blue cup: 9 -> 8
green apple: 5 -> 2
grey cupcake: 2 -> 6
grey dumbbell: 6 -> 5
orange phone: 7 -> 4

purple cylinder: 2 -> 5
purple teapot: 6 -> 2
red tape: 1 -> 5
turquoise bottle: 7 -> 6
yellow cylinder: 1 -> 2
---
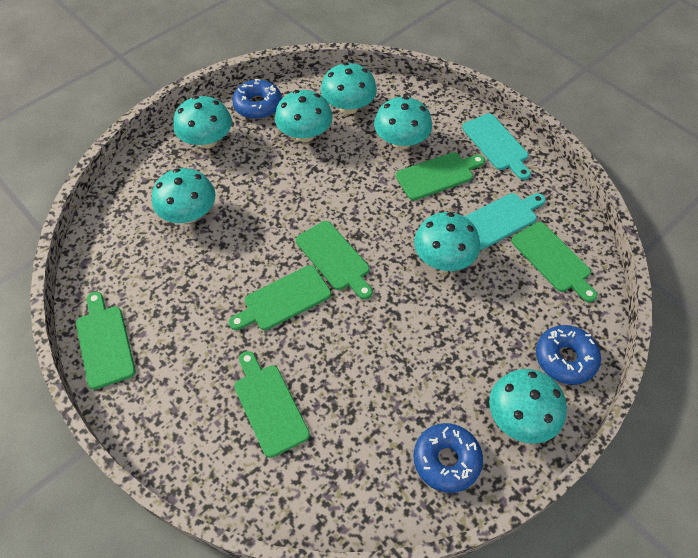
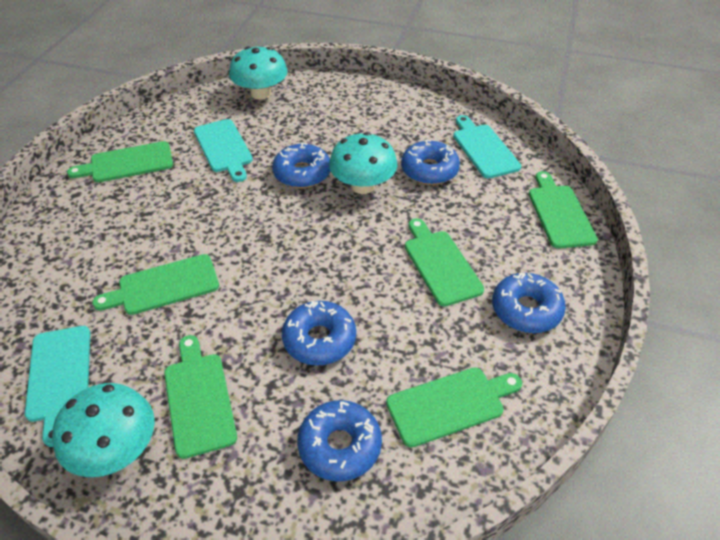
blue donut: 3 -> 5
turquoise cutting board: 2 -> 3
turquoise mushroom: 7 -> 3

* Task to complete
Keeping every character as it is, restate the lines above that run from the line with "orange phone: 7 -> 4" through the line with "yellow cylinder: 1 -> 2", both included, and nothing else.

* Answer to the problem
orange phone: 7 -> 4

purple cylinder: 2 -> 5
purple teapot: 6 -> 2
red tape: 1 -> 5
turquoise bottle: 7 -> 6
yellow cylinder: 1 -> 2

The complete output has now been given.